[[ Data for the task, beginning ]]

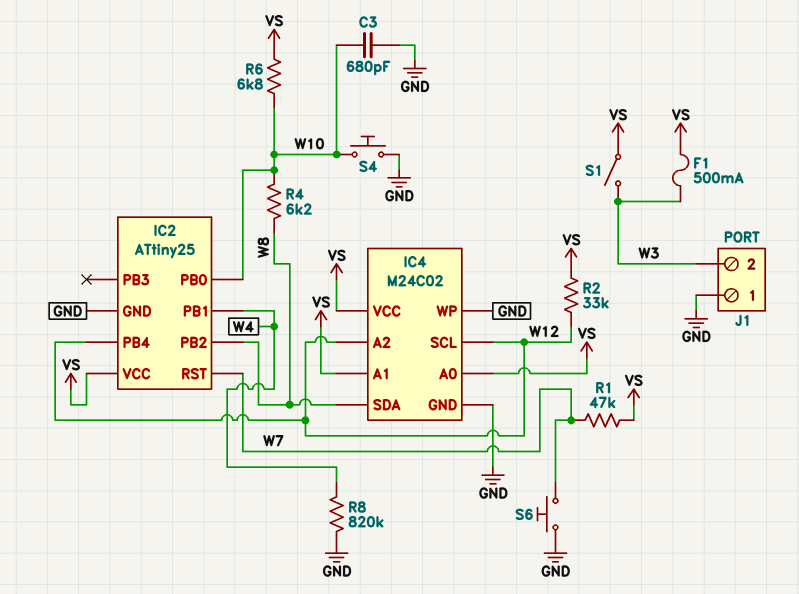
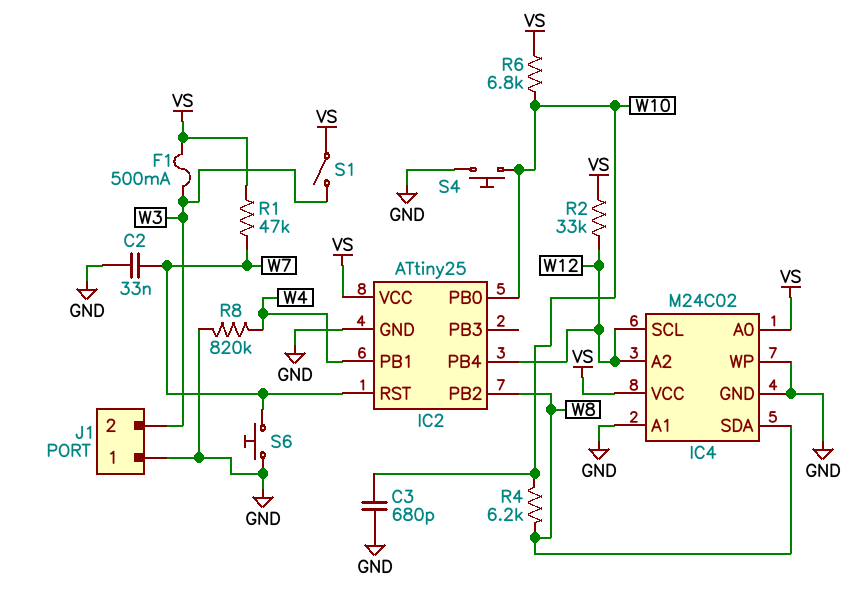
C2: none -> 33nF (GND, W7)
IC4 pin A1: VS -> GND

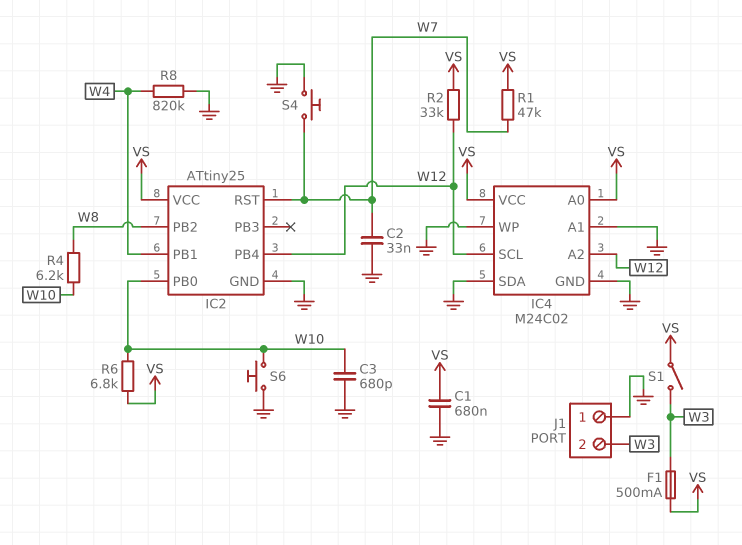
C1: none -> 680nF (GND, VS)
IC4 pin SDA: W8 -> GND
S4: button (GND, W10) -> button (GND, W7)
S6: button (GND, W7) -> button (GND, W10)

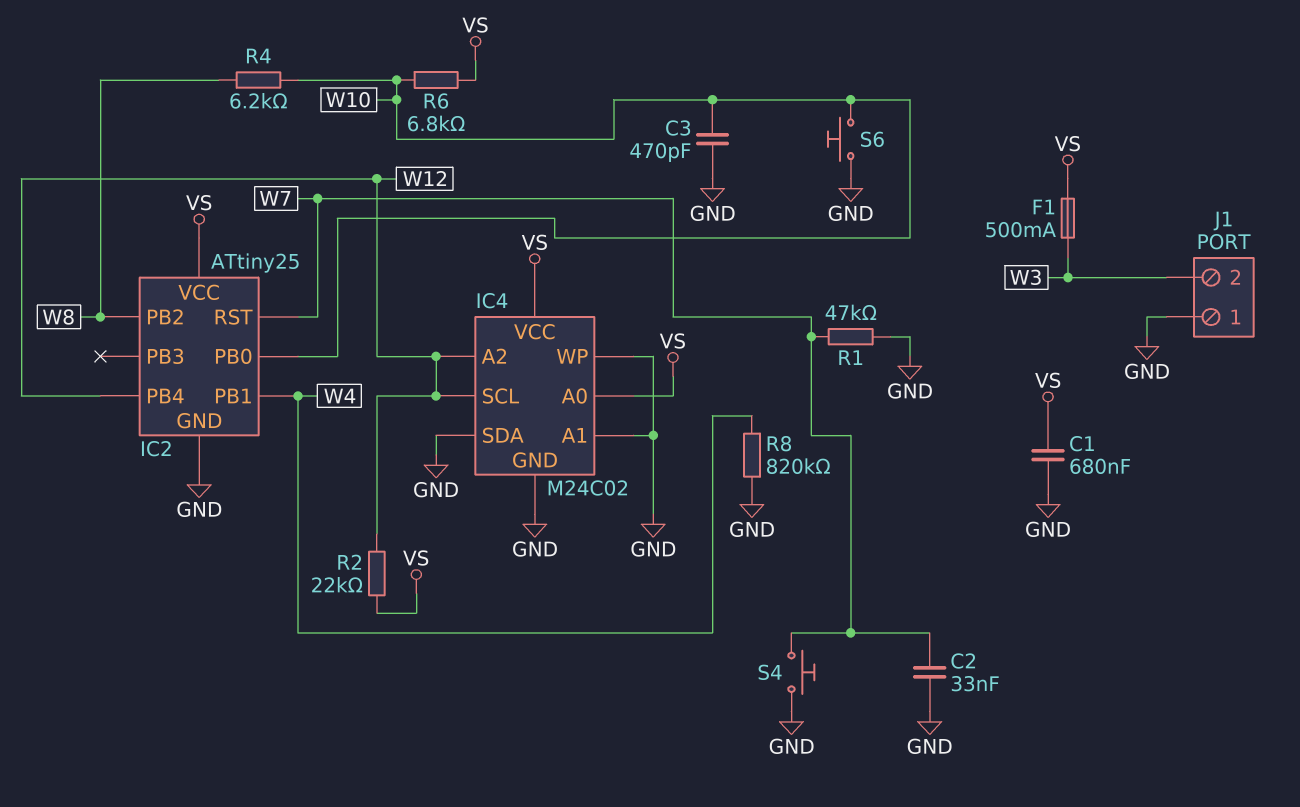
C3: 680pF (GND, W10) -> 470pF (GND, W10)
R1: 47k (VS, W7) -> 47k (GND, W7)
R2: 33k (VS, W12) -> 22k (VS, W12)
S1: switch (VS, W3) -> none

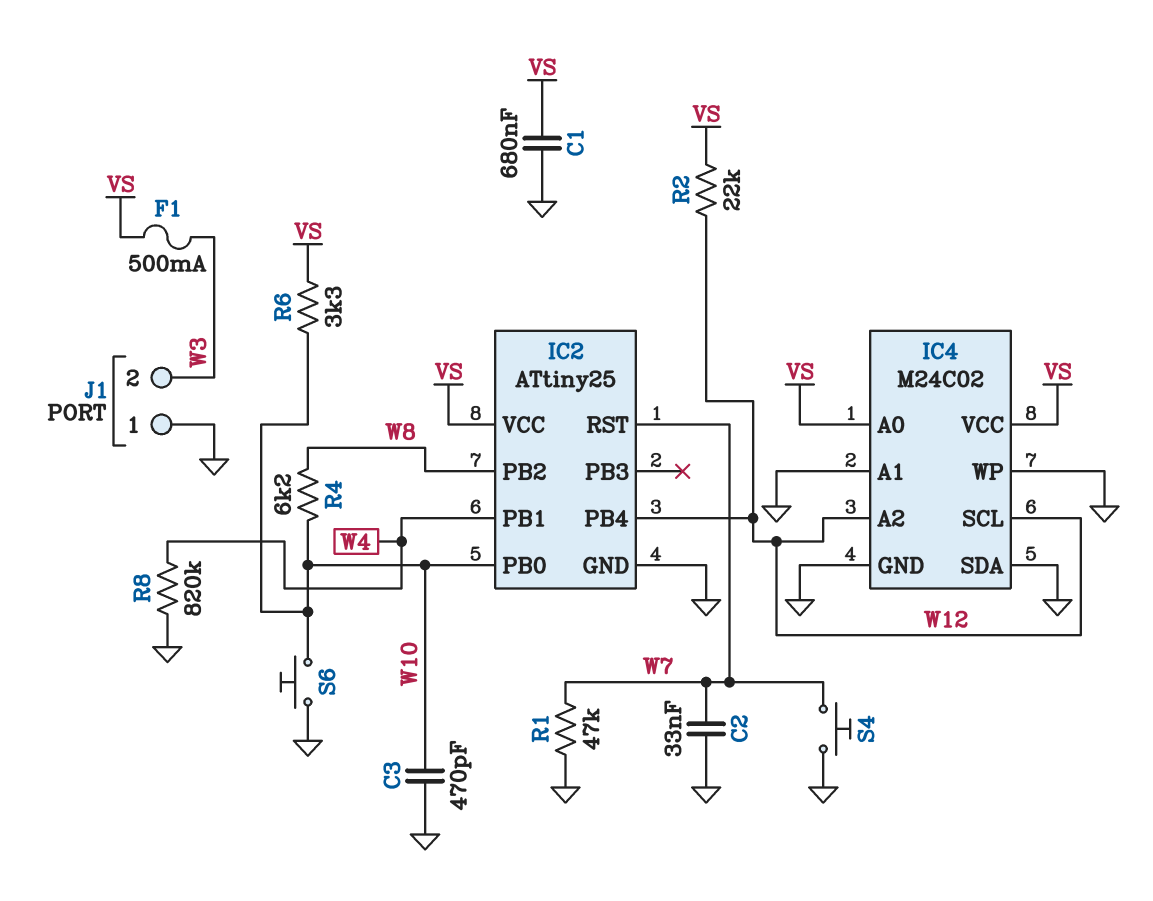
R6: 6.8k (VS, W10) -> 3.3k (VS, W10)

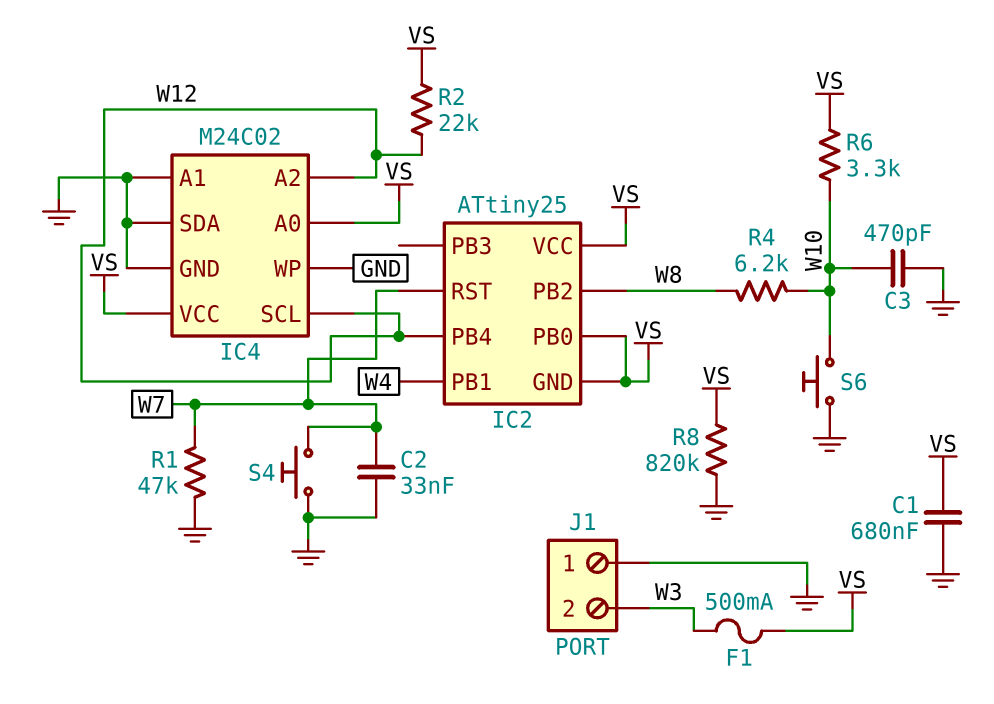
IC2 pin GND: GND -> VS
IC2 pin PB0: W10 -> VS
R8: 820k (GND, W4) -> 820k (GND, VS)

[[ Data for the task, end ]]

#### Task objective:
Write out the data in full and exactly as given, though without the images.

#### Your solution:
C2: none -> 33nF (GND, W7)
IC4 pin A1: VS -> GND

C1: none -> 680nF (GND, VS)
IC4 pin SDA: W8 -> GND
S4: button (GND, W10) -> button (GND, W7)
S6: button (GND, W7) -> button (GND, W10)

C3: 680pF (GND, W10) -> 470pF (GND, W10)
R1: 47k (VS, W7) -> 47k (GND, W7)
R2: 33k (VS, W12) -> 22k (VS, W12)
S1: switch (VS, W3) -> none

R6: 6.8k (VS, W10) -> 3.3k (VS, W10)

IC2 pin GND: GND -> VS
IC2 pin PB0: W10 -> VS
R8: 820k (GND, W4) -> 820k (GND, VS)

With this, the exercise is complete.